== Segment start ==

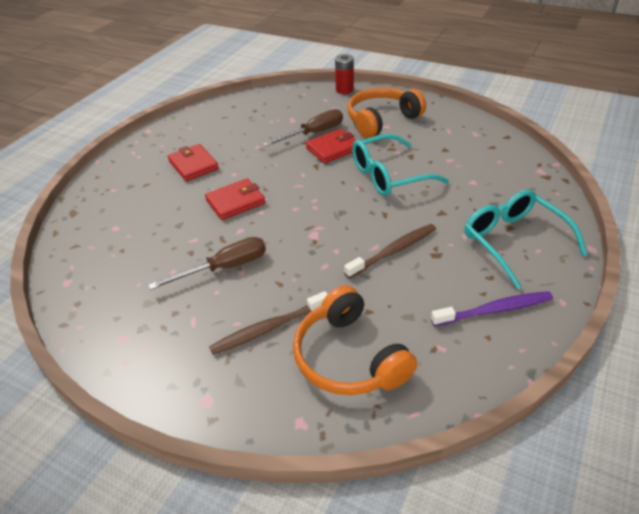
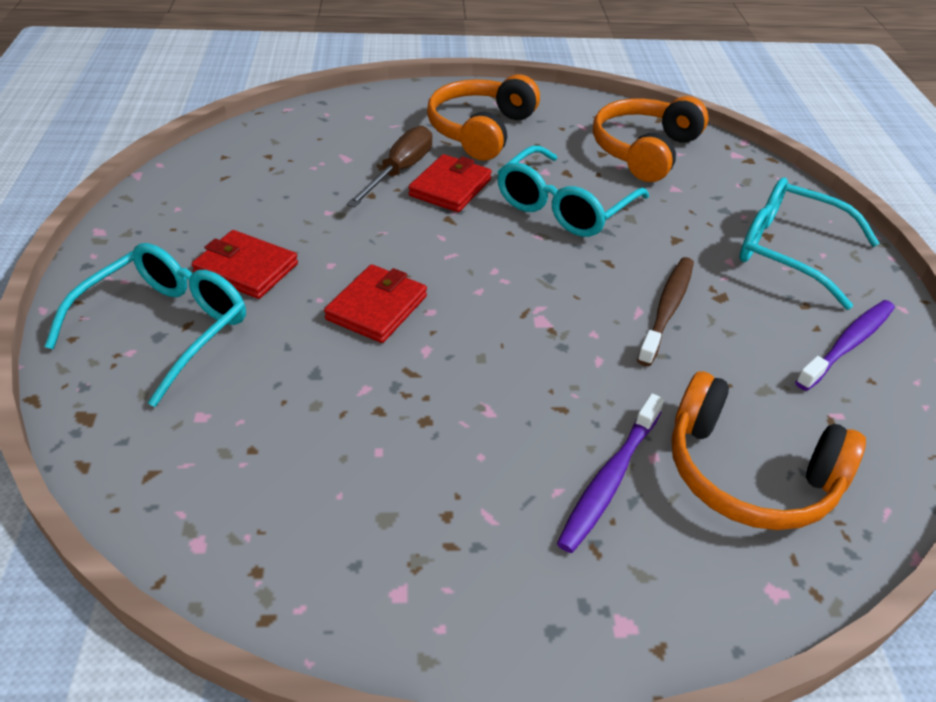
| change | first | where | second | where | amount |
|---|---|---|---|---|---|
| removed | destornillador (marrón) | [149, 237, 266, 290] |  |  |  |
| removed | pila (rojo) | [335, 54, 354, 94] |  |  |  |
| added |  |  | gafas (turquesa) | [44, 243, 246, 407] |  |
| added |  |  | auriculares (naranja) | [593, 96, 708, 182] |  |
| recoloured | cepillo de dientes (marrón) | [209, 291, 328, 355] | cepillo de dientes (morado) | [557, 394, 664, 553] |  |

== Segment end ==

PROBLEM DETAILS:
Filter the entries above down to the lines containing the word "removed".

RESPONSE BOX:
| removed | destornillador (marrón) | [149, 237, 266, 290] |  |  |  |
| removed | pila (rojo) | [335, 54, 354, 94] |  |  |  |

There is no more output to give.